# WORK REQUIRED
Find the line with "camera: 10 degrees right, 15 degrees down" in the entries below, then output every line from it down to the line with "recoloured: grey jar", exactly and with no pictures.

[Coordinate-based change listings]
▼▼▼

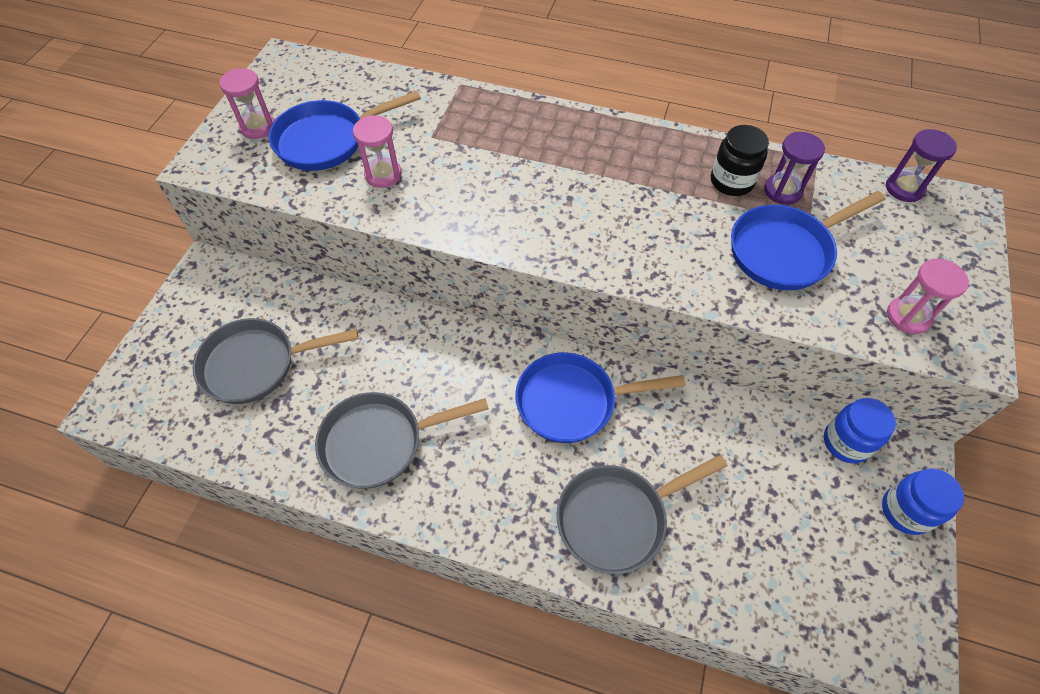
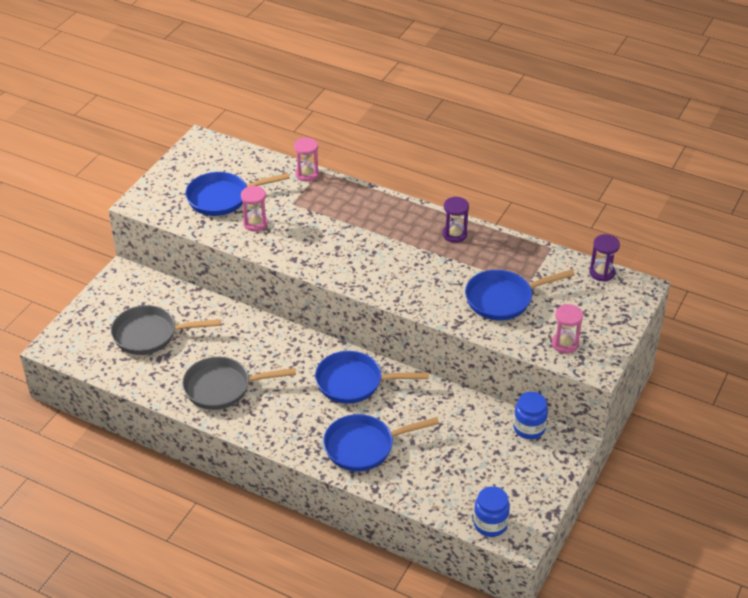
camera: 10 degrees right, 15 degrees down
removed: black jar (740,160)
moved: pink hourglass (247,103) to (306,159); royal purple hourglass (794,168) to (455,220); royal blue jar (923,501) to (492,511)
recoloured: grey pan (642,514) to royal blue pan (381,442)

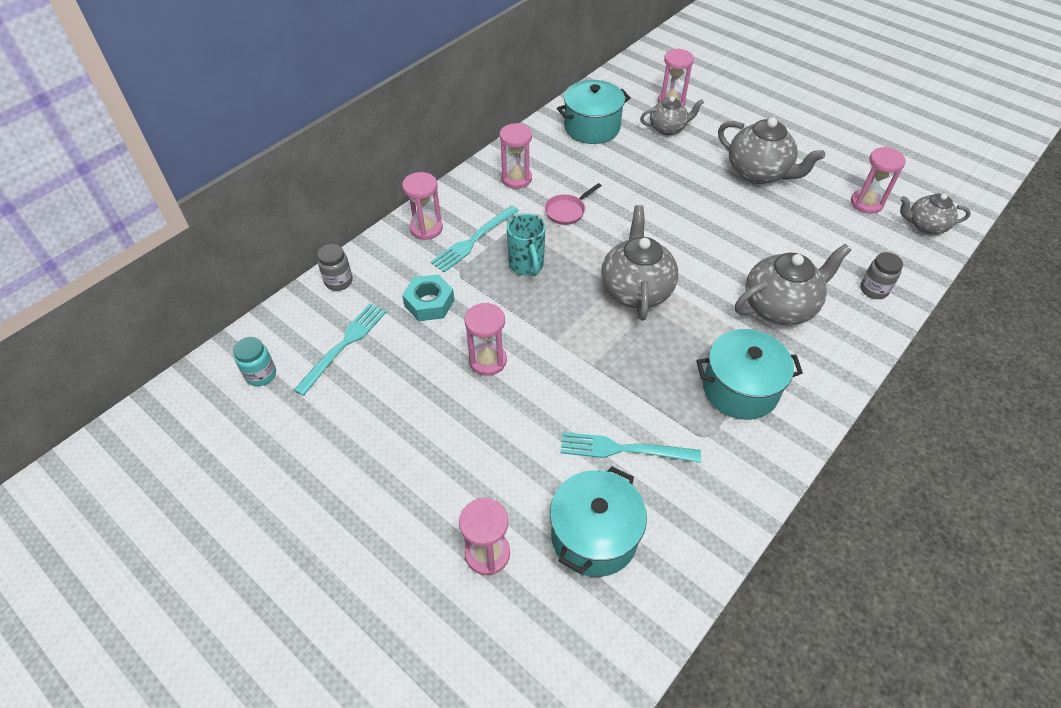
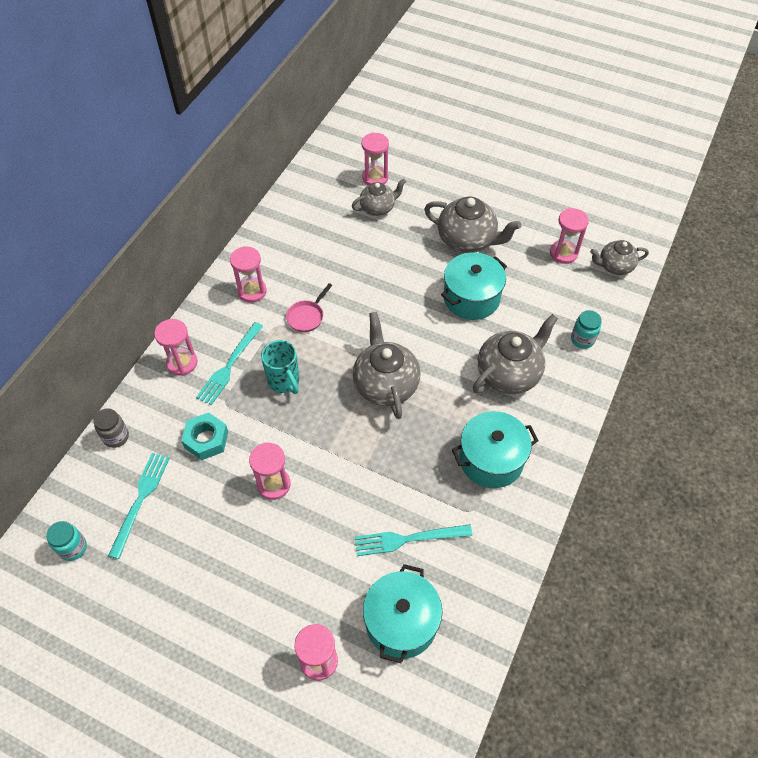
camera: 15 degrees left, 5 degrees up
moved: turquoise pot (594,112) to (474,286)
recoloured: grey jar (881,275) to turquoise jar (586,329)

▲▲▲
▼▼▼

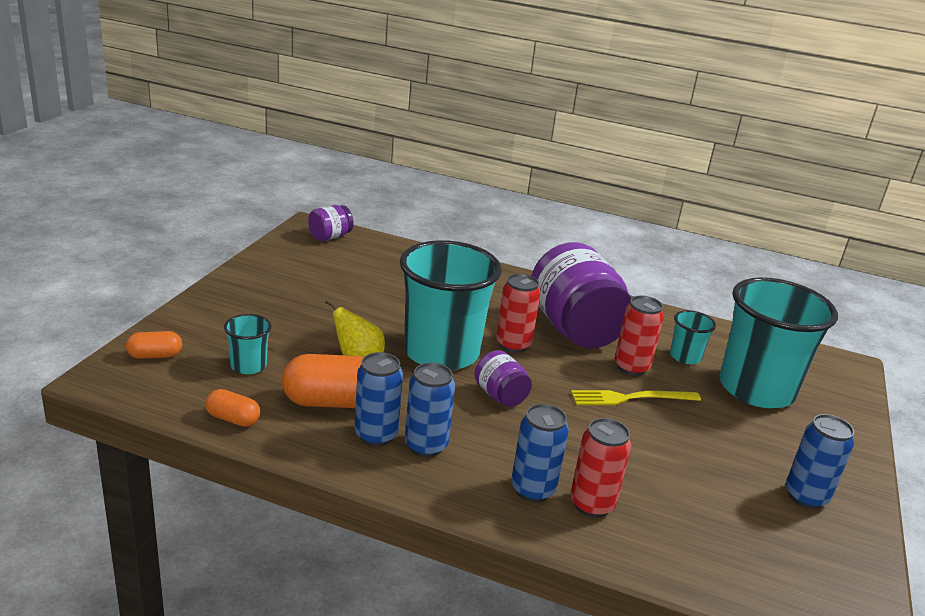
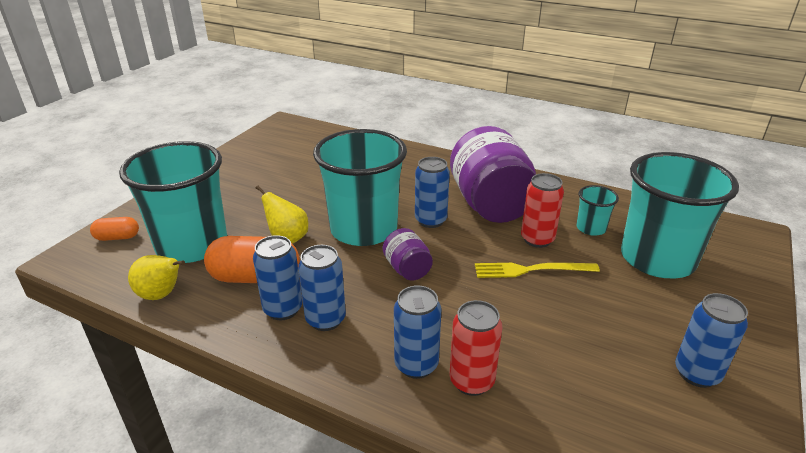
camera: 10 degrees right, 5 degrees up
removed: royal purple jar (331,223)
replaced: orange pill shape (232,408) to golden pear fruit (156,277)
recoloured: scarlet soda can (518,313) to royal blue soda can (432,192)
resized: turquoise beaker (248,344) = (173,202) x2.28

▲▲▲

# OUTPUT FOR THIS EXERCISE
camera: 10 degrees right, 15 degrees down
removed: black jar (740,160)
moved: pink hourglass (247,103) to (306,159); royal purple hourglass (794,168) to (455,220); royal blue jar (923,501) to (492,511)
recoloured: grey pan (642,514) to royal blue pan (381,442)

camera: 15 degrees left, 5 degrees up
moved: turquoise pot (594,112) to (474,286)
recoloured: grey jar (881,275) to turquoise jar (586,329)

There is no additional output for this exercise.